## Task item
Starting at the first line of the data and ending at the line with "(114, 421) = (633, 151): blue", copy each line exactly. Include both of those lines, but no pictures.

[Before-and-after object listings]
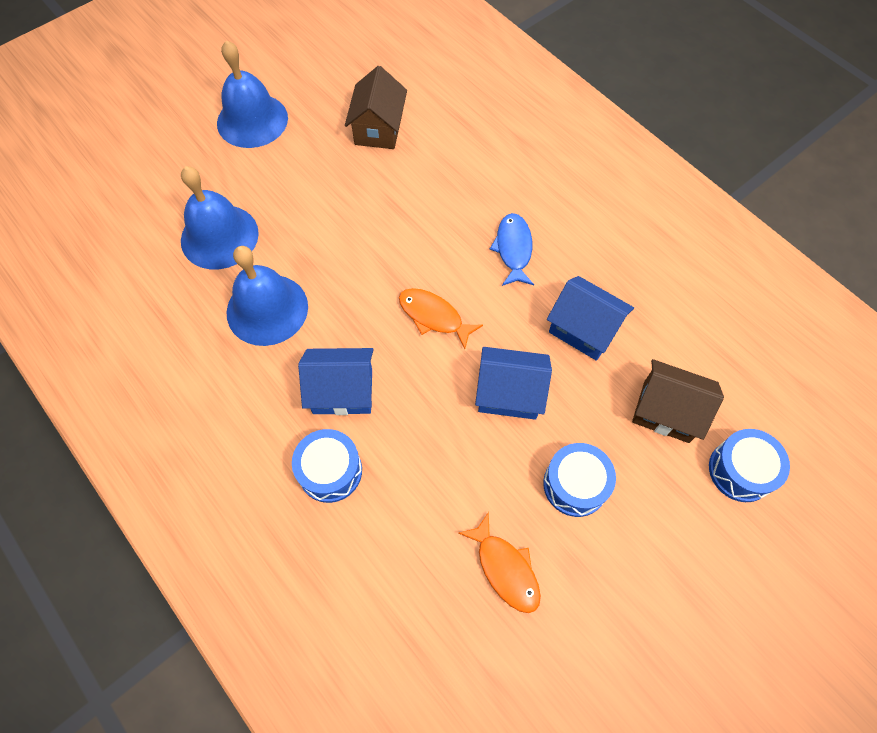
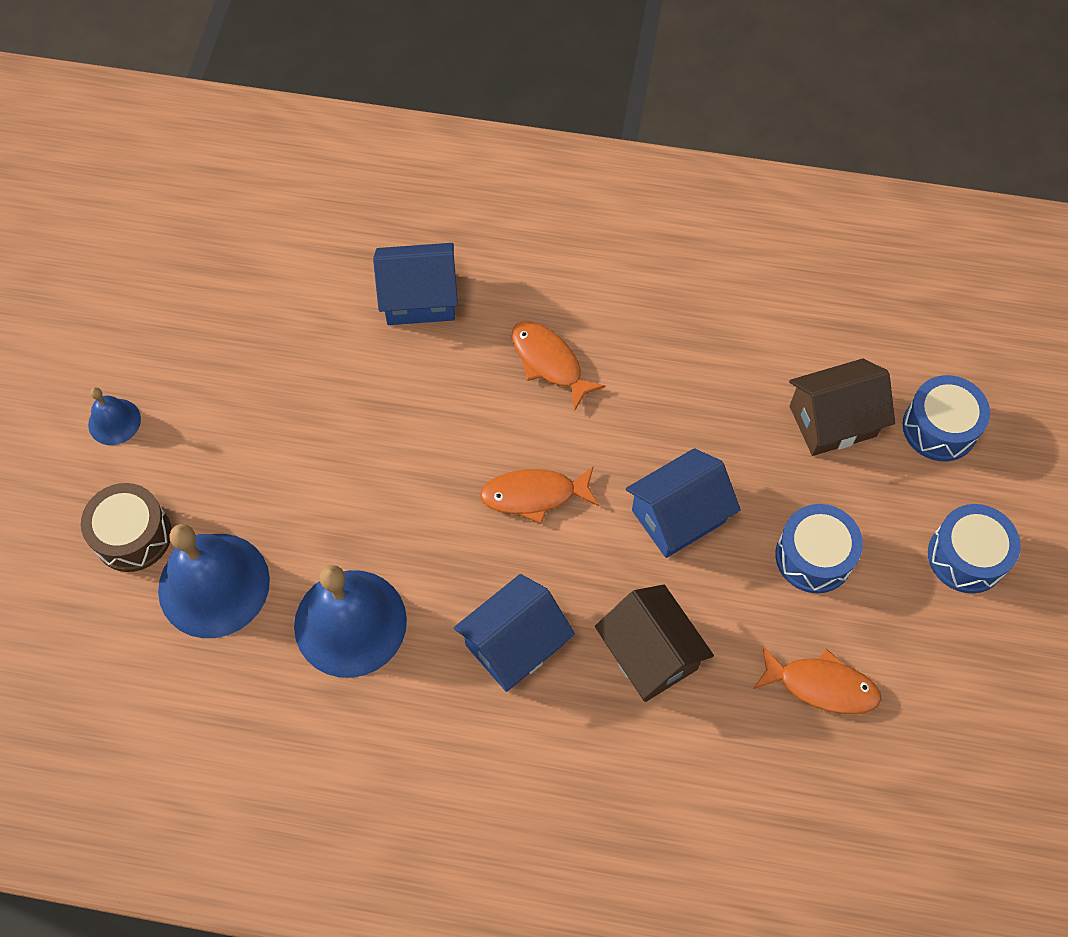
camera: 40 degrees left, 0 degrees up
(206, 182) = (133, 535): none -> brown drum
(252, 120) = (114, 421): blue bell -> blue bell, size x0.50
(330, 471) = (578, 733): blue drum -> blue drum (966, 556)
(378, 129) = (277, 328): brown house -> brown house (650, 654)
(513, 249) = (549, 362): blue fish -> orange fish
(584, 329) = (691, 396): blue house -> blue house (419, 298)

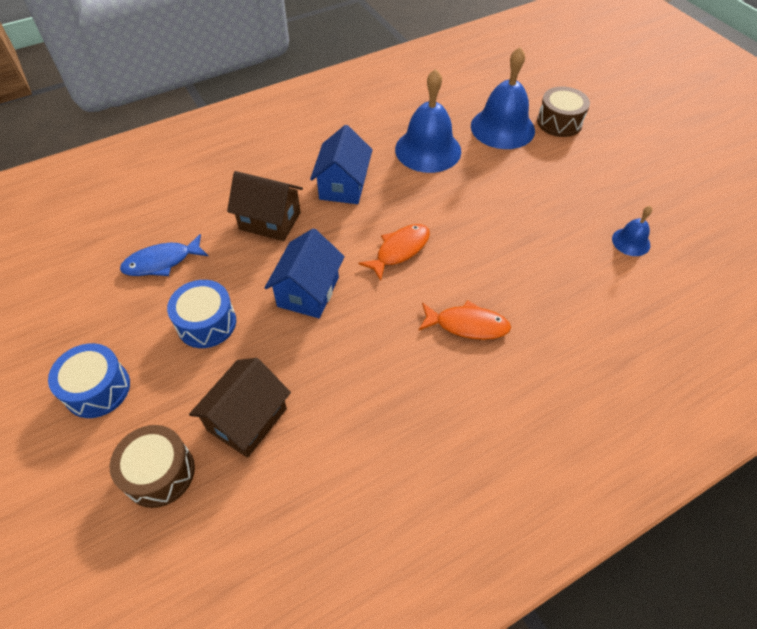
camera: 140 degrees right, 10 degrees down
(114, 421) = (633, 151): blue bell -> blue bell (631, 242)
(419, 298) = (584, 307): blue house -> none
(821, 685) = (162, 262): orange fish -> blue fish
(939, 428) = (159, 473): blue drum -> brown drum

## Result of the task
camera: 40 degrees left, 0 degrees up
(206, 182) = (133, 535): none -> brown drum
(252, 120) = (114, 421): blue bell -> blue bell, size x0.50
(330, 471) = (578, 733): blue drum -> blue drum (966, 556)
(378, 129) = (277, 328): brown house -> brown house (650, 654)
(513, 249) = (549, 362): blue fish -> orange fish
(584, 329) = (691, 396): blue house -> blue house (419, 298)

camera: 140 degrees right, 10 degrees down
(114, 421) = (633, 151): blue bell -> blue bell (631, 242)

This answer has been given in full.